*What the exercise asks*: Look through the entries below for the string "padlock", and copy each line where it is found.

*Given entries*:
+++++
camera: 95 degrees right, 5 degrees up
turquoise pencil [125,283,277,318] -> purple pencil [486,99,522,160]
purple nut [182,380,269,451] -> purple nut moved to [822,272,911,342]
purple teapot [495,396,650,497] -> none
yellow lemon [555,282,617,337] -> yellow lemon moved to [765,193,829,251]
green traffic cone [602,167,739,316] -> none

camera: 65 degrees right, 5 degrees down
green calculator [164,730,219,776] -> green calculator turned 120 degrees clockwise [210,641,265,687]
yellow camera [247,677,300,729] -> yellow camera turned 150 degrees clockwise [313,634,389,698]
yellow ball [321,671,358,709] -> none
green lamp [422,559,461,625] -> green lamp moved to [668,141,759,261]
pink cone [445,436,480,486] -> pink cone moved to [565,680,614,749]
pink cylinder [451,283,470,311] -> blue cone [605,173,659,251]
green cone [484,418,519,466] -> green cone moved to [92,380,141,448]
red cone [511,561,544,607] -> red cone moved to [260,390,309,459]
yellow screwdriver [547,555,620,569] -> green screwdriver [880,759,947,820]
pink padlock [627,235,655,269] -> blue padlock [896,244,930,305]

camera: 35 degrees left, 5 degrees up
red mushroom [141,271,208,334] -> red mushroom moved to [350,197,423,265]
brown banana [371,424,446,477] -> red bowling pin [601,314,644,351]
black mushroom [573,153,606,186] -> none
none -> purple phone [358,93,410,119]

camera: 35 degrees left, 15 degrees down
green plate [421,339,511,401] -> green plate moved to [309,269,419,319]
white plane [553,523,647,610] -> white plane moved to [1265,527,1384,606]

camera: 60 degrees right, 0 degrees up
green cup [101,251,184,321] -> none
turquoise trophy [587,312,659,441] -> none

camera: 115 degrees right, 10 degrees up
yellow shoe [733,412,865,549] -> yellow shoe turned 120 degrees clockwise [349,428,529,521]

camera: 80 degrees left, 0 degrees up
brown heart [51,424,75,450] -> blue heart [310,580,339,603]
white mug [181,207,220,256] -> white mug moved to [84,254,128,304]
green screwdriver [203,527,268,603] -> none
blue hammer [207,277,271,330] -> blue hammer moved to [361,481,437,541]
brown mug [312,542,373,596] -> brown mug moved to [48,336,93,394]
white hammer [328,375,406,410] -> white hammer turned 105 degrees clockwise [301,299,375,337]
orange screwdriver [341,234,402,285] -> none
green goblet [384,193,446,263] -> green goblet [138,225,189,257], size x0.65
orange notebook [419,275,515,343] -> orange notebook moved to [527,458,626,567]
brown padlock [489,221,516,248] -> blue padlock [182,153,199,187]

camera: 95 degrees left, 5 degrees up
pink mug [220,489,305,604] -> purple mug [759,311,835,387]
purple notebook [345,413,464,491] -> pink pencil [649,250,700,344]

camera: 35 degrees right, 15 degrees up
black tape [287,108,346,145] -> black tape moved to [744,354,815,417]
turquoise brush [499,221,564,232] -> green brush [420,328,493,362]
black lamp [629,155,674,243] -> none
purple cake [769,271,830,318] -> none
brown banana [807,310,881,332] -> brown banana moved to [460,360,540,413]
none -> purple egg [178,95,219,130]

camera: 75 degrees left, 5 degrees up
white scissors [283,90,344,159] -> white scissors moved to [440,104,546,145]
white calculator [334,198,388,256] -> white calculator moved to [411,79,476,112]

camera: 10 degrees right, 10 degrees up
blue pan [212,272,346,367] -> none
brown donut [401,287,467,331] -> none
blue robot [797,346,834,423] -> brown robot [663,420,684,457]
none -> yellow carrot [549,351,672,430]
+++++
*Exercise response*:
pink padlock [627,235,655,269] -> blue padlock [896,244,930,305]
brown padlock [489,221,516,248] -> blue padlock [182,153,199,187]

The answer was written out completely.